## YOUR OBJECTIVE
Nothing outside the range below should be printed. Output exactly the lines from the line with "to [647, 329]" to the line with "black_ronobex [72, 480]", both included.

## MATERIAL FOR THIS EXERCISE
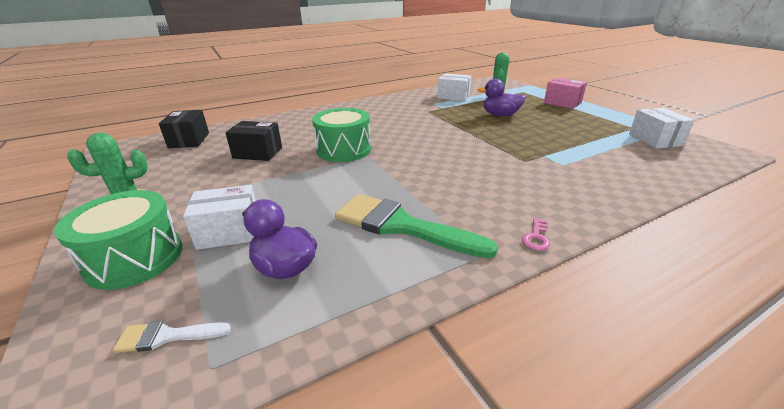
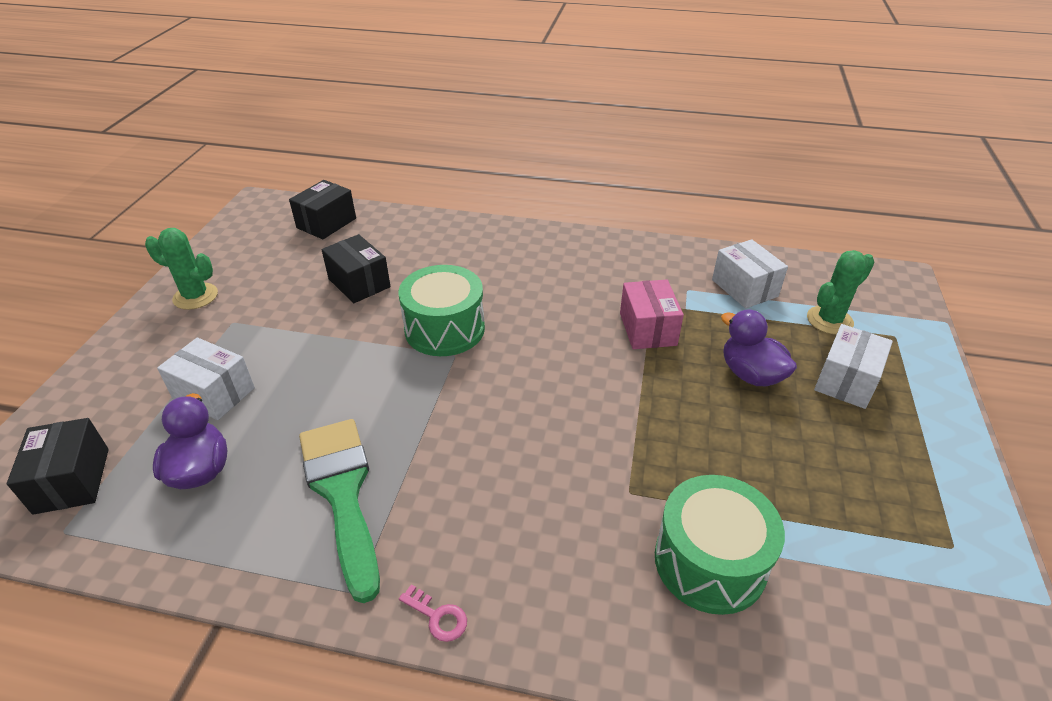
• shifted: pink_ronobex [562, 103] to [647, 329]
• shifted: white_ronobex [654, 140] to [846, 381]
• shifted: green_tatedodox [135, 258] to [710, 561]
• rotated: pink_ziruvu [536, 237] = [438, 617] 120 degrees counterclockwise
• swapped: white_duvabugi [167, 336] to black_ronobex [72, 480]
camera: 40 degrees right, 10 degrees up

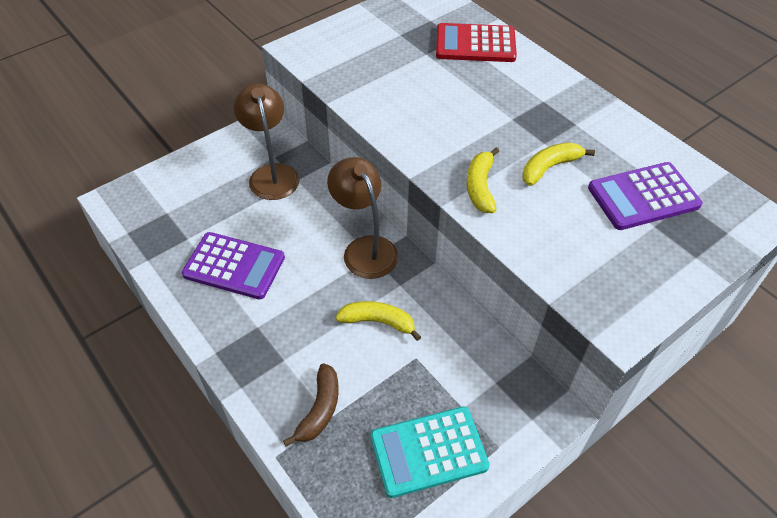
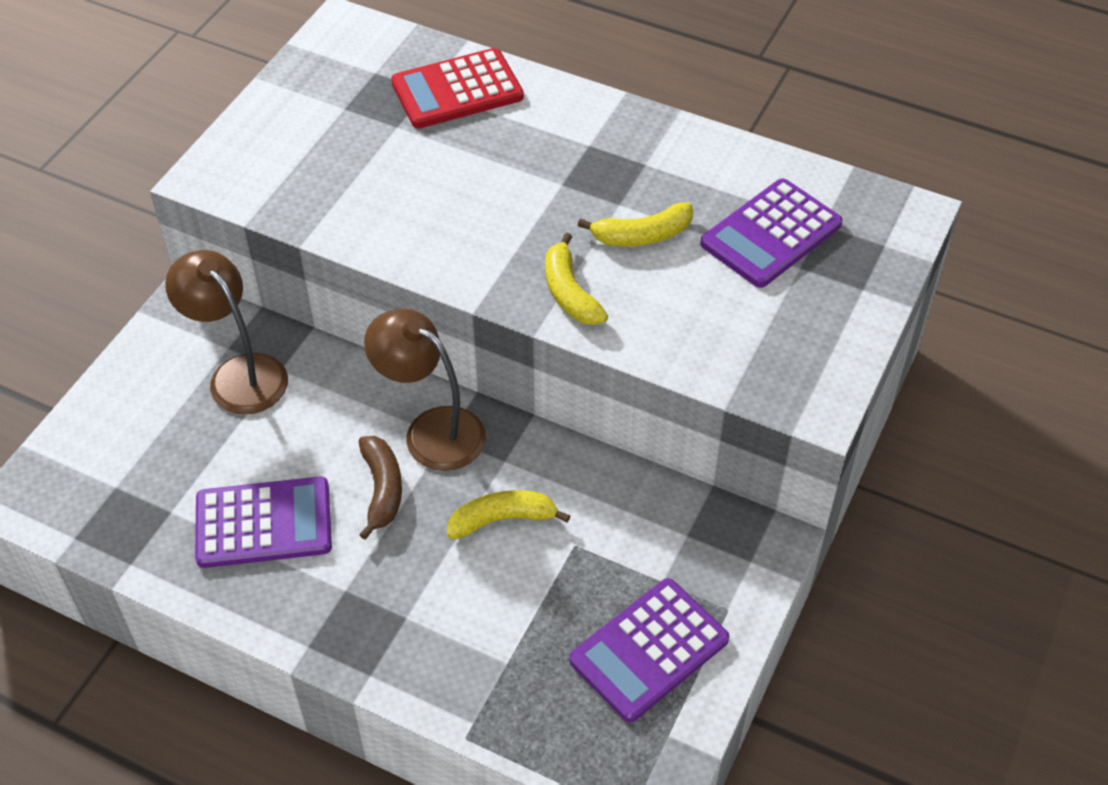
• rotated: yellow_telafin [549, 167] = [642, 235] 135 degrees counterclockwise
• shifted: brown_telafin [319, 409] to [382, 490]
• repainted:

--

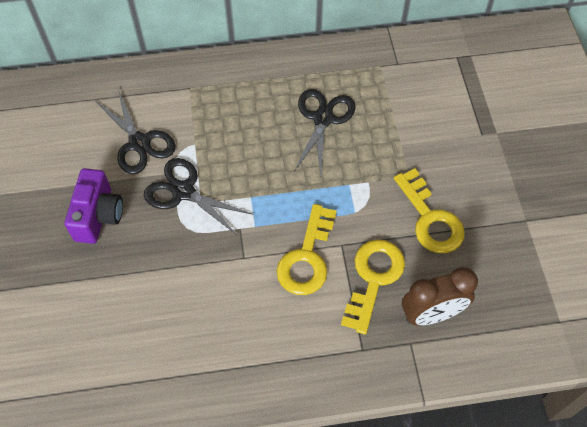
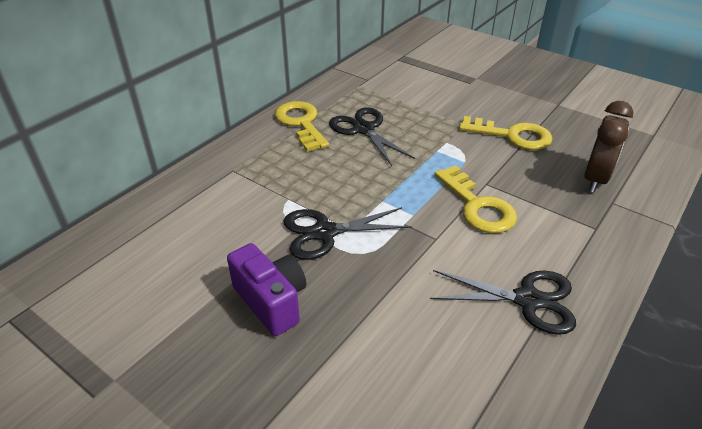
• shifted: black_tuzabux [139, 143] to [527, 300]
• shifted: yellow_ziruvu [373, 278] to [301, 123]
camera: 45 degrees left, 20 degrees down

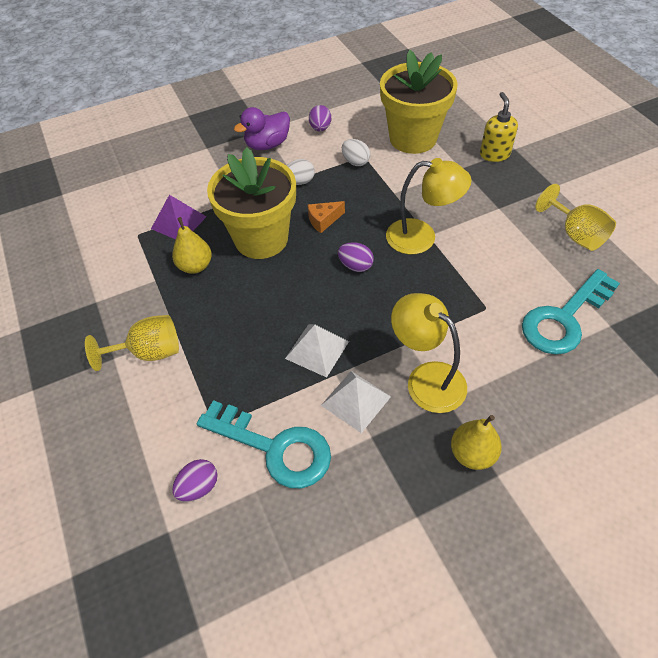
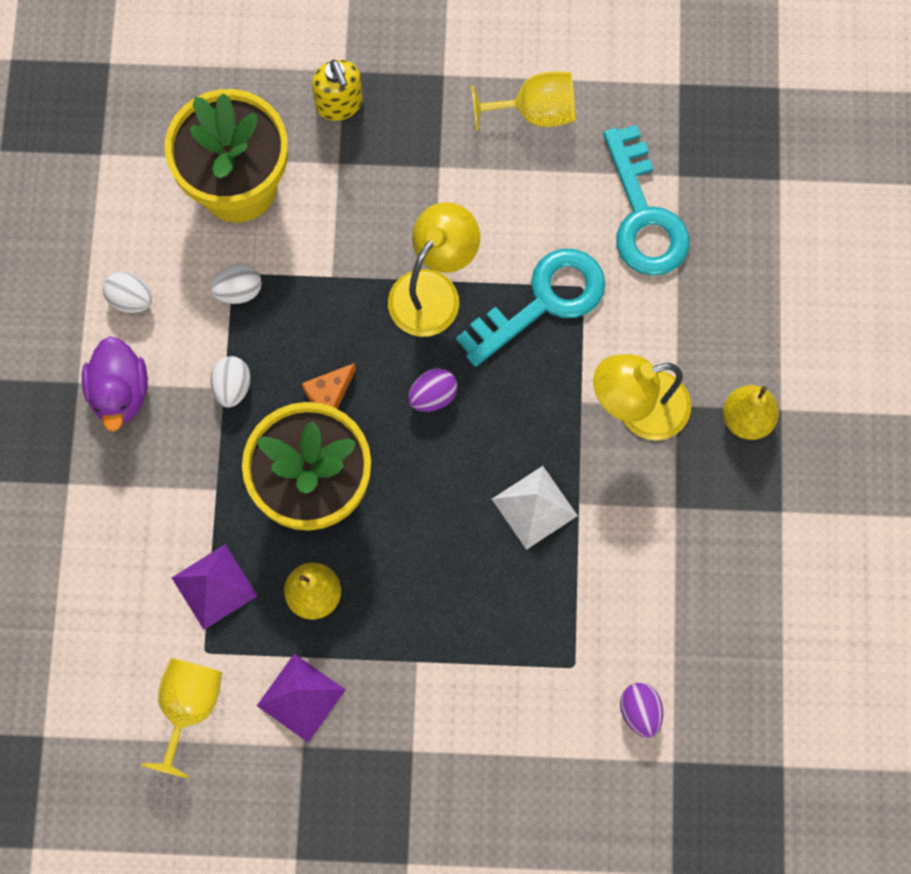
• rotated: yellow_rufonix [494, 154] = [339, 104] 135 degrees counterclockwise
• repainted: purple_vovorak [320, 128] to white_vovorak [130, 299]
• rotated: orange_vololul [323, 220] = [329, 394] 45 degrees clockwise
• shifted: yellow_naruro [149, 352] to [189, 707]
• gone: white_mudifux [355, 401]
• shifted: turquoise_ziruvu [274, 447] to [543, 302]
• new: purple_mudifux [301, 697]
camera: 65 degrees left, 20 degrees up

## RESULT BELOW
• shifted: pink_ronobex [562, 103] to [647, 329]
• shifted: white_ronobex [654, 140] to [846, 381]
• shifted: green_tatedodox [135, 258] to [710, 561]
• rotated: pink_ziruvu [536, 237] = [438, 617] 120 degrees counterclockwise
• swapped: white_duvabugi [167, 336] to black_ronobex [72, 480]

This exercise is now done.